##### MATERIAL PROVIDED #####

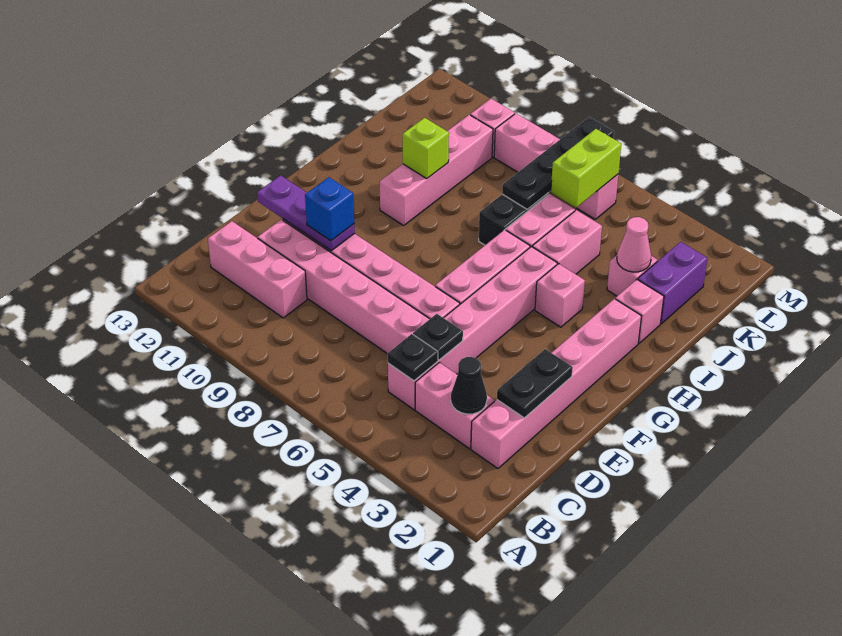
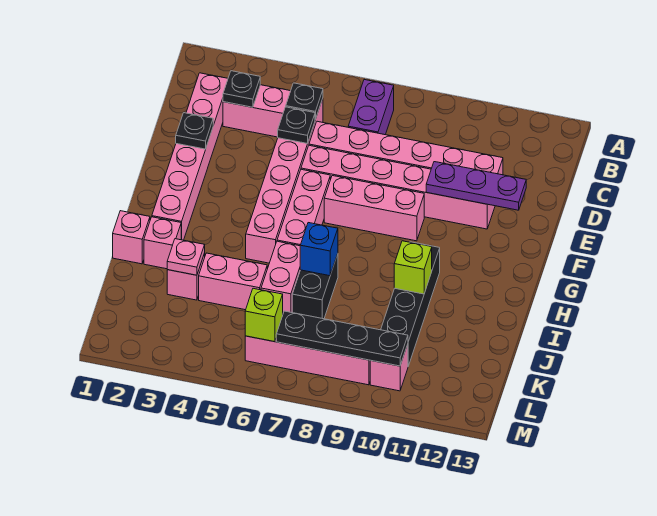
black cone C3 level 2 -> black plate C3 level 2
pink brick C10:C12 level 1 -> pink brick F7:F9 level 1
black plate D2:E2 level 2 -> black plate E2 level 2
blue brick E10 level 3 -> blue brick I7 level 2
pink brick H4 level 1 -> pink brick I1 level 1
pink brick H10:K10 level 1 -> black brick H10:K10 level 1
pink brick I5:J5 level 1 -> pink brick J4:J5 level 1
purple brick J2:K2 level 1 -> purple brick B7:C7 level 1
pink cone J3 level 2 -> pink plate J3 level 2
black plate J7:M7 level 2 -> black plate L7:L10 level 2
lime brick K6:L6 level 2 -> lime brick L6 level 2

#####

DESCRIPTION OF THE TASK:
Would you print all the entries again exactly, minus any pictures?

EXERCISE SOLUTION:
black cone C3 level 2 -> black plate C3 level 2
pink brick C10:C12 level 1 -> pink brick F7:F9 level 1
black plate D2:E2 level 2 -> black plate E2 level 2
blue brick E10 level 3 -> blue brick I7 level 2
pink brick H4 level 1 -> pink brick I1 level 1
pink brick H10:K10 level 1 -> black brick H10:K10 level 1
pink brick I5:J5 level 1 -> pink brick J4:J5 level 1
purple brick J2:K2 level 1 -> purple brick B7:C7 level 1
pink cone J3 level 2 -> pink plate J3 level 2
black plate J7:M7 level 2 -> black plate L7:L10 level 2
lime brick K6:L6 level 2 -> lime brick L6 level 2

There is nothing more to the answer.